● **WORK INSTRUCTION**
A verbatim copy of the records is required, with all pictures left out.

● **Collected data**
* * * * *

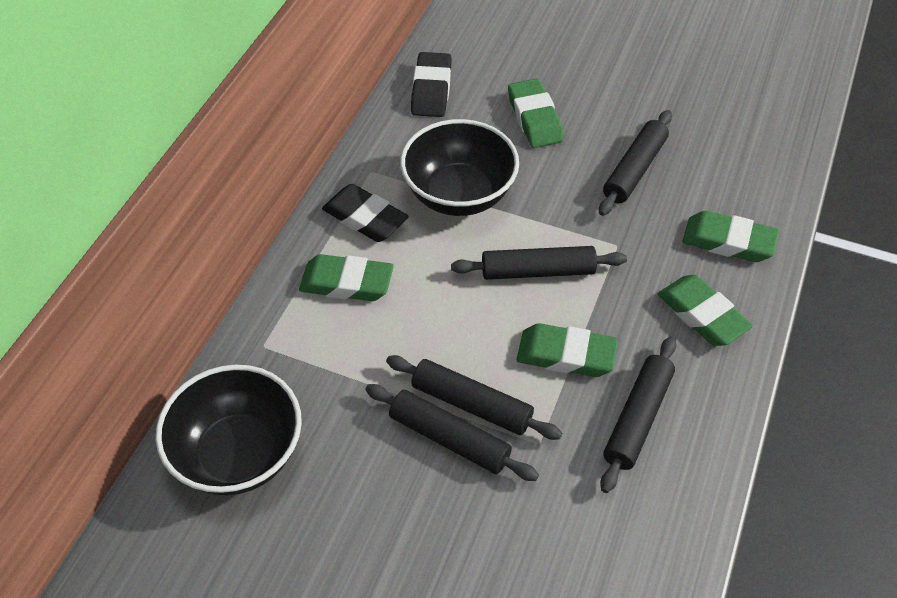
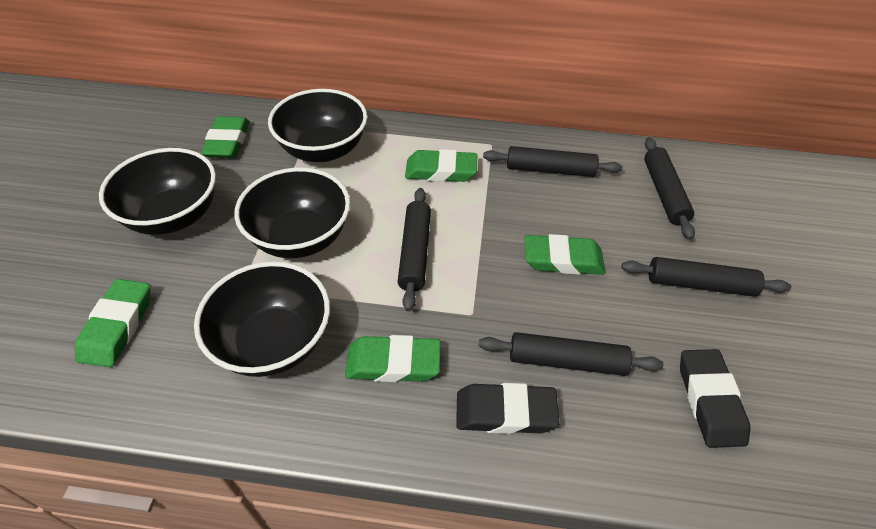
black bowl: 2 -> 4

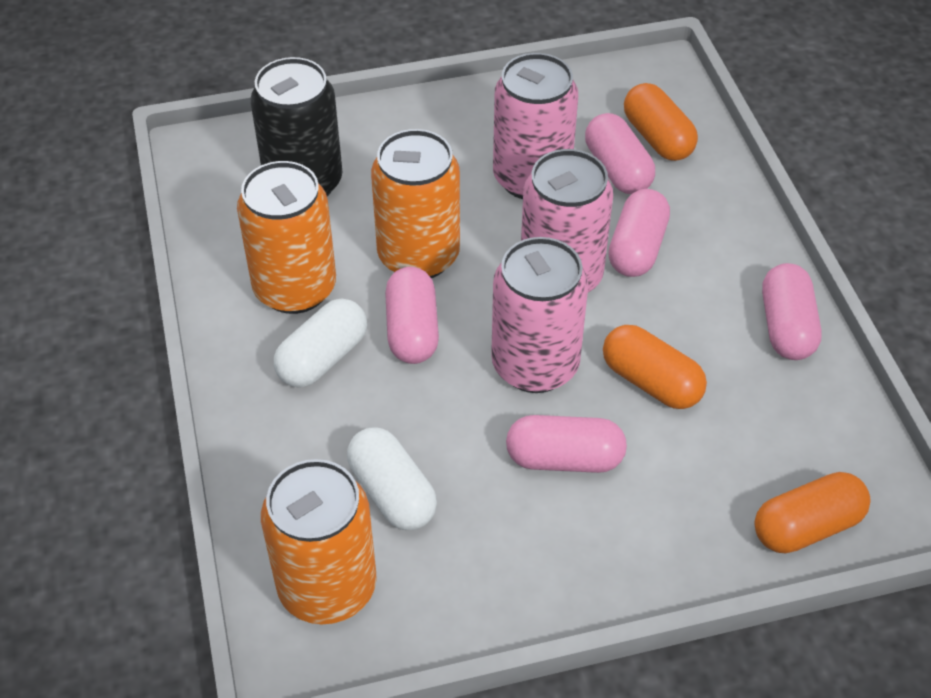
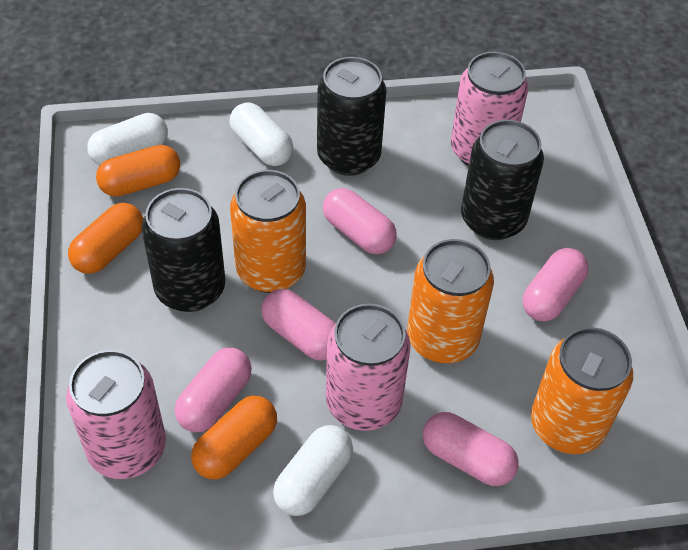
black can: 1 -> 3
white capsule: 2 -> 3

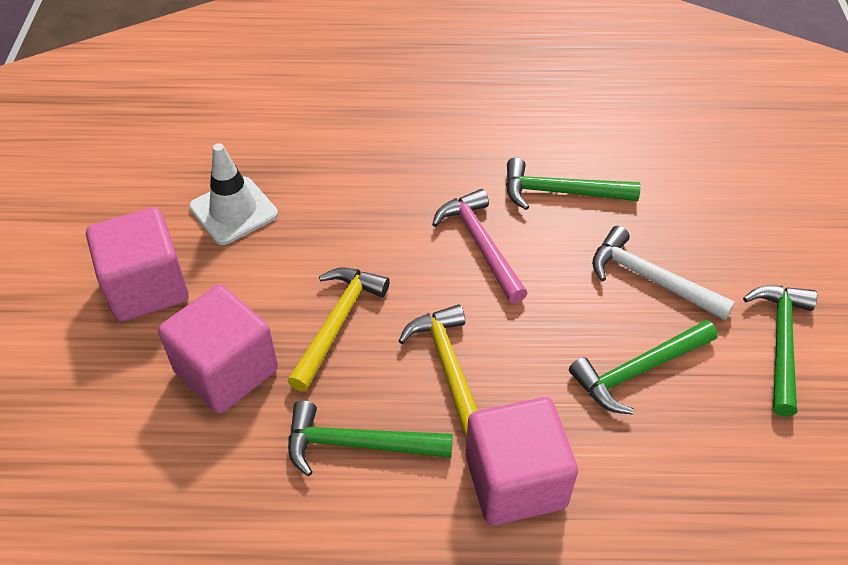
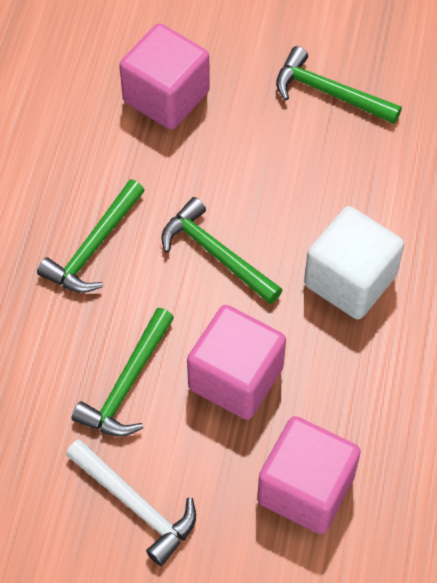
pink hammer: 1 -> 0
white cube: 0 -> 1
white traffic cone: 1 -> 0
yellow hammer: 2 -> 0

* * * * *

● **ANSWER SECTION**
black bowl: 2 -> 4

black can: 1 -> 3
white capsule: 2 -> 3

pink hammer: 1 -> 0
white cube: 0 -> 1
white traffic cone: 1 -> 0
yellow hammer: 2 -> 0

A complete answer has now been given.